:: EXERCISE PROMPT ::
The answer must consist of every line in the records that contains the word "plus".

:: DATA EXCERPTS ::
<<<<

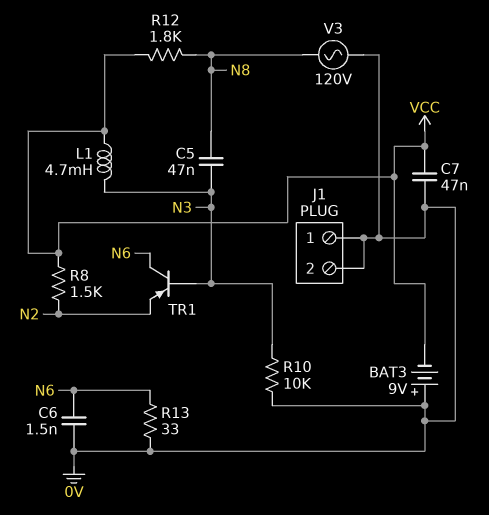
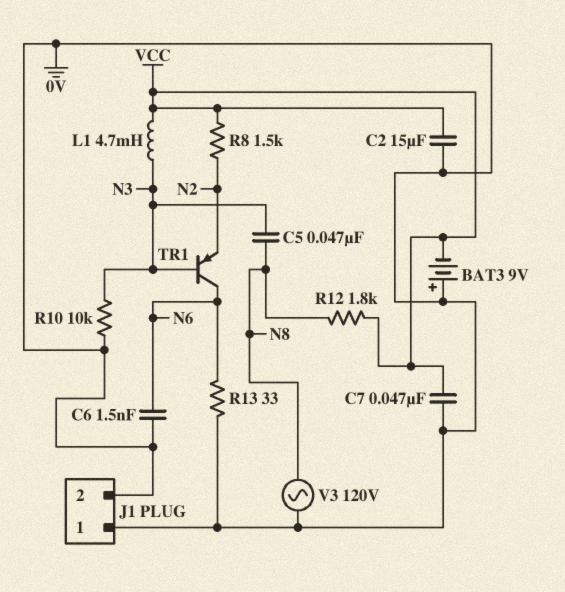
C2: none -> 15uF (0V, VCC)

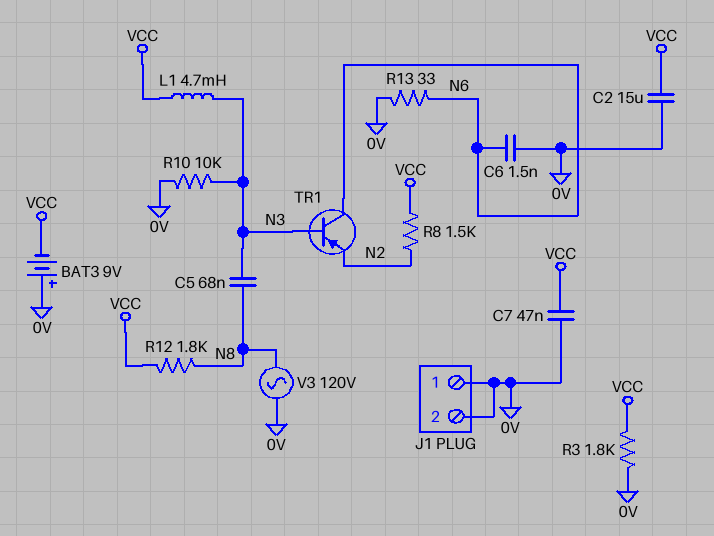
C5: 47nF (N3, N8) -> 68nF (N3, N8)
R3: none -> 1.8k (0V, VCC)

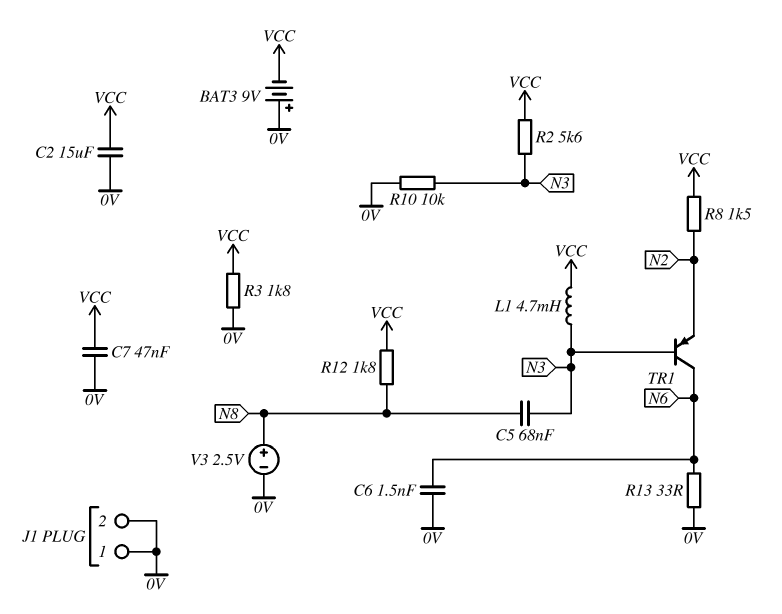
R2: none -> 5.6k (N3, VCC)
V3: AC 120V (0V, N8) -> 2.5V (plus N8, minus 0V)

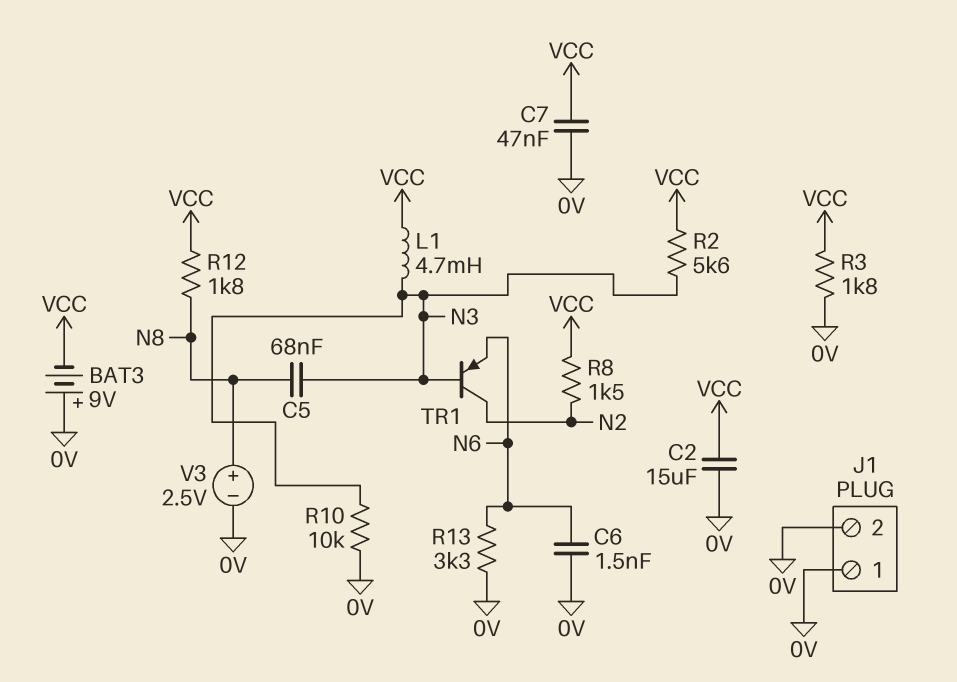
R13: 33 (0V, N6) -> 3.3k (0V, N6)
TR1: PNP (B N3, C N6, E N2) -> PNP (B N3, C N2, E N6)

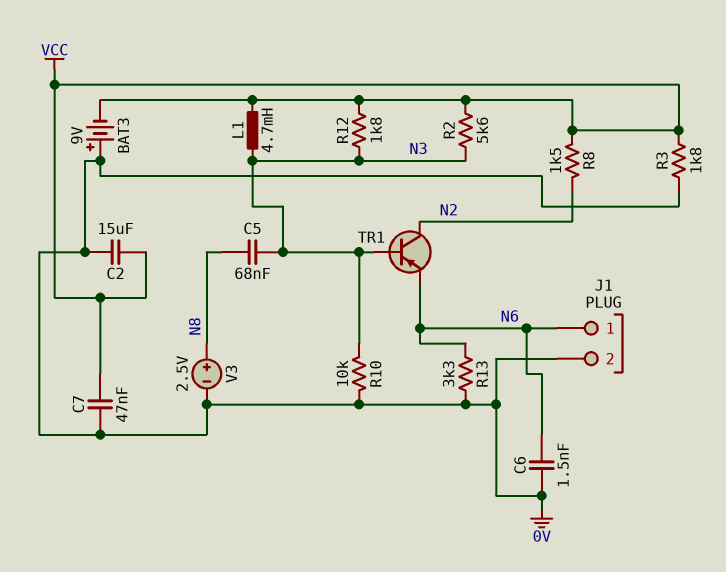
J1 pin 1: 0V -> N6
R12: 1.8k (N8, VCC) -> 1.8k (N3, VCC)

>>>>
<<<<

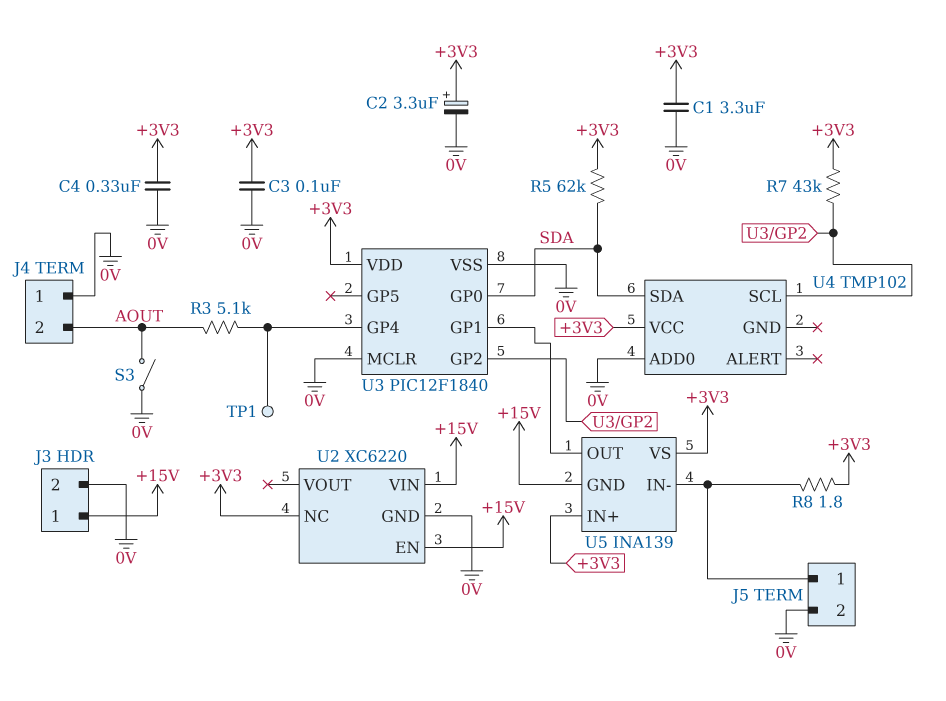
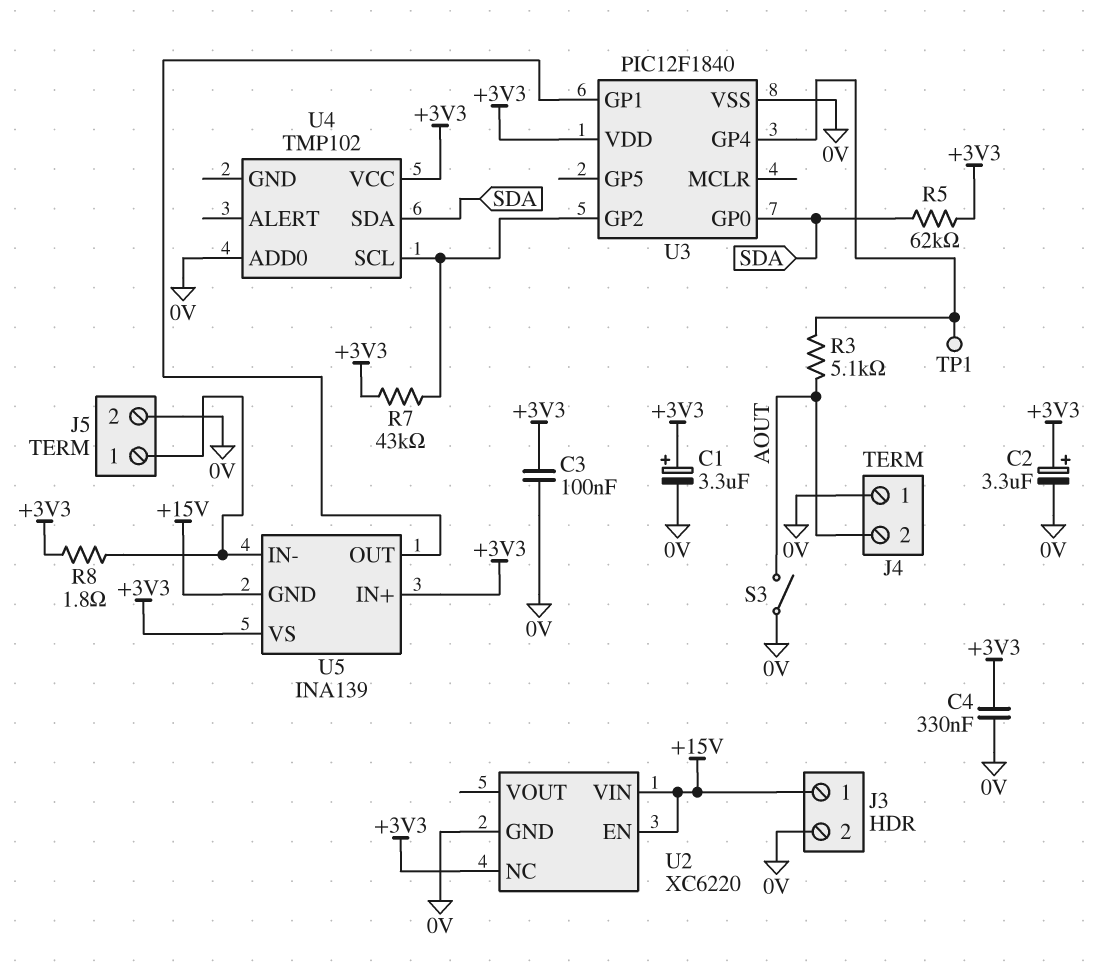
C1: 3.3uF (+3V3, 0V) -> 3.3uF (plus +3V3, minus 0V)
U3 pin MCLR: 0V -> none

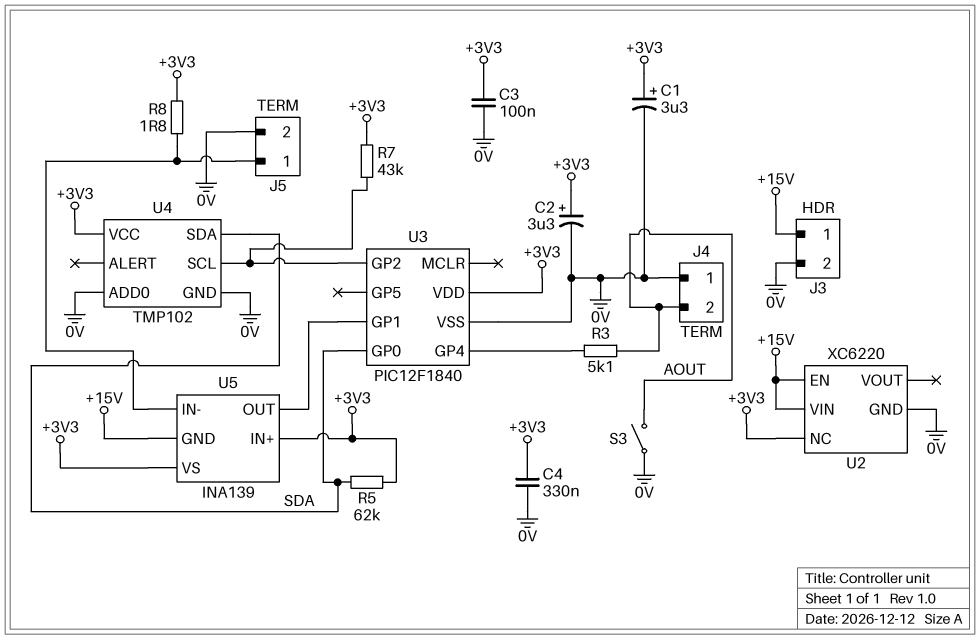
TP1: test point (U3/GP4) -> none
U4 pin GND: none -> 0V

>>>>

:: SOLUTION ::
V3: AC 120V (0V, N8) -> 2.5V (plus N8, minus 0V)
C1: 3.3uF (+3V3, 0V) -> 3.3uF (plus +3V3, minus 0V)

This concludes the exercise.